**REQUIREMENT**: Exactly as written, set down every entry once more.

**PROVIDED RECORDS**:
○ ○ ○ ○ ○

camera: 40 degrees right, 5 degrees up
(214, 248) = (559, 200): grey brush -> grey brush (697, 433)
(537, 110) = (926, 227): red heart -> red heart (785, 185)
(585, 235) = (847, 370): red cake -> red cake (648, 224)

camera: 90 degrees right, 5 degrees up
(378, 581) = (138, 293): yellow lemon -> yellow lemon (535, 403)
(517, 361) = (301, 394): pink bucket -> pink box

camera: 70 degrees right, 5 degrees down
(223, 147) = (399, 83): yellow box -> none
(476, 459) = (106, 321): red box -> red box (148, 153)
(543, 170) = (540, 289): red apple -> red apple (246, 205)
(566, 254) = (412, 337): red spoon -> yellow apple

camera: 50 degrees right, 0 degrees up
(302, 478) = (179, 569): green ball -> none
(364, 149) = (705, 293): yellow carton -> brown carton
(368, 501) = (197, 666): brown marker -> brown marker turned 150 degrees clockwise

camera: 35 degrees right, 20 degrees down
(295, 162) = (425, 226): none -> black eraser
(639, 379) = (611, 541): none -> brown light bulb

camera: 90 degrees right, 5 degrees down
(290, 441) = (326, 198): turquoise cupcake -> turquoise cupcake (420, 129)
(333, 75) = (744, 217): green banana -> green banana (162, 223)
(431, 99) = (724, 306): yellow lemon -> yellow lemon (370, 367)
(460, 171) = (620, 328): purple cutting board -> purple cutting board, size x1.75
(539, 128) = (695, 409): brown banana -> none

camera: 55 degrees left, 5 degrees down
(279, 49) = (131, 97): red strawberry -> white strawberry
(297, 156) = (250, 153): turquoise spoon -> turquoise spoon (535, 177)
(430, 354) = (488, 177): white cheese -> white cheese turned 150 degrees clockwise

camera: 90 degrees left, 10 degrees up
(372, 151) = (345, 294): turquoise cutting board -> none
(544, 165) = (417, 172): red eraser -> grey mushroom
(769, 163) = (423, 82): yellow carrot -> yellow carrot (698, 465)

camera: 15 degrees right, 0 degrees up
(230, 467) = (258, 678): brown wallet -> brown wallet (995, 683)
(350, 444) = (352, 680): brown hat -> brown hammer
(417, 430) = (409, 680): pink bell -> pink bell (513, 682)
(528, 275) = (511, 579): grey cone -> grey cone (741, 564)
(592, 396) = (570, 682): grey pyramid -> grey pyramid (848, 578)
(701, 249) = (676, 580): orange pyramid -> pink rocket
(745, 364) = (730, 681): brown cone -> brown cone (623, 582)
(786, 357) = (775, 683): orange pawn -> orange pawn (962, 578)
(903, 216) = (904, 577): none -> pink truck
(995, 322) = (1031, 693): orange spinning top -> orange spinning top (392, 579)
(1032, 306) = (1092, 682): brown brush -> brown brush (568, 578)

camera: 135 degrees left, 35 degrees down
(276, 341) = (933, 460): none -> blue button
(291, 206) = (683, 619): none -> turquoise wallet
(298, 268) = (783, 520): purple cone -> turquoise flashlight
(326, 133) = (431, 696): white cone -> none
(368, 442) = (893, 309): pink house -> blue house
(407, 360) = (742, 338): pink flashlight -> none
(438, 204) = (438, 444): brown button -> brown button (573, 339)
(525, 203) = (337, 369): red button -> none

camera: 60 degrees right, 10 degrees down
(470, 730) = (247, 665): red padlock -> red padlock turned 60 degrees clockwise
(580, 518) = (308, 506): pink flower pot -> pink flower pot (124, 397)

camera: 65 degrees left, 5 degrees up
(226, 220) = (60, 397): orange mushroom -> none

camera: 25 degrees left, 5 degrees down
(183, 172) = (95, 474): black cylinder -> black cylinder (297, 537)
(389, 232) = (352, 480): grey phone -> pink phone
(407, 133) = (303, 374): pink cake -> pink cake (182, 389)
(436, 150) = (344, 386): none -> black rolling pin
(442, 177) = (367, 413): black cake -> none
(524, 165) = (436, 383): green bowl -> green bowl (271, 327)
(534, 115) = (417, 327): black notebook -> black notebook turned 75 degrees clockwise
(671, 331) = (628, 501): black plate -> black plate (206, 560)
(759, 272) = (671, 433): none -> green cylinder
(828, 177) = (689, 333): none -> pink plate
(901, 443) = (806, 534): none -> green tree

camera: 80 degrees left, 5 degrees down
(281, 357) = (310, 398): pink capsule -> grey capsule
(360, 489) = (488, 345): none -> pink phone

○ ○ ○ ○ ○

**ANSWER SECTION**:
camera: 40 degrees right, 5 degrees up
(214, 248) = (559, 200): grey brush -> grey brush (697, 433)
(537, 110) = (926, 227): red heart -> red heart (785, 185)
(585, 235) = (847, 370): red cake -> red cake (648, 224)

camera: 90 degrees right, 5 degrees up
(378, 581) = (138, 293): yellow lemon -> yellow lemon (535, 403)
(517, 361) = (301, 394): pink bucket -> pink box

camera: 70 degrees right, 5 degrees down
(223, 147) = (399, 83): yellow box -> none
(476, 459) = (106, 321): red box -> red box (148, 153)
(543, 170) = (540, 289): red apple -> red apple (246, 205)
(566, 254) = (412, 337): red spoon -> yellow apple

camera: 50 degrees right, 0 degrees up
(302, 478) = (179, 569): green ball -> none
(364, 149) = (705, 293): yellow carton -> brown carton
(368, 501) = (197, 666): brown marker -> brown marker turned 150 degrees clockwise

camera: 35 degrees right, 20 degrees down
(295, 162) = (425, 226): none -> black eraser
(639, 379) = (611, 541): none -> brown light bulb

camera: 90 degrees right, 5 degrees down
(290, 441) = (326, 198): turquoise cupcake -> turquoise cupcake (420, 129)
(333, 75) = (744, 217): green banana -> green banana (162, 223)
(431, 99) = (724, 306): yellow lemon -> yellow lemon (370, 367)
(460, 171) = (620, 328): purple cutting board -> purple cutting board, size x1.75
(539, 128) = (695, 409): brown banana -> none

camera: 55 degrees left, 5 degrees down
(279, 49) = (131, 97): red strawberry -> white strawberry
(297, 156) = (250, 153): turquoise spoon -> turquoise spoon (535, 177)
(430, 354) = (488, 177): white cheese -> white cheese turned 150 degrees clockwise

camera: 90 degrees left, 10 degrees up
(372, 151) = (345, 294): turquoise cutting board -> none
(544, 165) = (417, 172): red eraser -> grey mushroom
(769, 163) = (423, 82): yellow carrot -> yellow carrot (698, 465)

camera: 15 degrees right, 0 degrees up
(230, 467) = (258, 678): brown wallet -> brown wallet (995, 683)
(350, 444) = (352, 680): brown hat -> brown hammer
(417, 430) = (409, 680): pink bell -> pink bell (513, 682)
(528, 275) = (511, 579): grey cone -> grey cone (741, 564)
(592, 396) = (570, 682): grey pyramid -> grey pyramid (848, 578)
(701, 249) = (676, 580): orange pyramid -> pink rocket
(745, 364) = (730, 681): brown cone -> brown cone (623, 582)
(786, 357) = (775, 683): orange pawn -> orange pawn (962, 578)
(903, 216) = (904, 577): none -> pink truck
(995, 322) = (1031, 693): orange spinning top -> orange spinning top (392, 579)
(1032, 306) = (1092, 682): brown brush -> brown brush (568, 578)

camera: 135 degrees left, 35 degrees down
(276, 341) = (933, 460): none -> blue button
(291, 206) = (683, 619): none -> turquoise wallet
(298, 268) = (783, 520): purple cone -> turquoise flashlight
(326, 133) = (431, 696): white cone -> none
(368, 442) = (893, 309): pink house -> blue house
(407, 360) = (742, 338): pink flashlight -> none
(438, 204) = (438, 444): brown button -> brown button (573, 339)
(525, 203) = (337, 369): red button -> none

camera: 60 degrees right, 10 degrees down
(470, 730) = (247, 665): red padlock -> red padlock turned 60 degrees clockwise
(580, 518) = (308, 506): pink flower pot -> pink flower pot (124, 397)

camera: 65 degrees left, 5 degrees up
(226, 220) = (60, 397): orange mushroom -> none

camera: 25 degrees left, 5 degrees down
(183, 172) = (95, 474): black cylinder -> black cylinder (297, 537)
(389, 232) = (352, 480): grey phone -> pink phone
(407, 133) = (303, 374): pink cake -> pink cake (182, 389)
(436, 150) = (344, 386): none -> black rolling pin
(442, 177) = (367, 413): black cake -> none
(524, 165) = (436, 383): green bowl -> green bowl (271, 327)
(534, 115) = (417, 327): black notebook -> black notebook turned 75 degrees clockwise
(671, 331) = (628, 501): black plate -> black plate (206, 560)
(759, 272) = (671, 433): none -> green cylinder
(828, 177) = (689, 333): none -> pink plate
(901, 443) = (806, 534): none -> green tree

camera: 80 degrees left, 5 degrees down
(281, 357) = (310, 398): pink capsule -> grey capsule
(360, 489) = (488, 345): none -> pink phone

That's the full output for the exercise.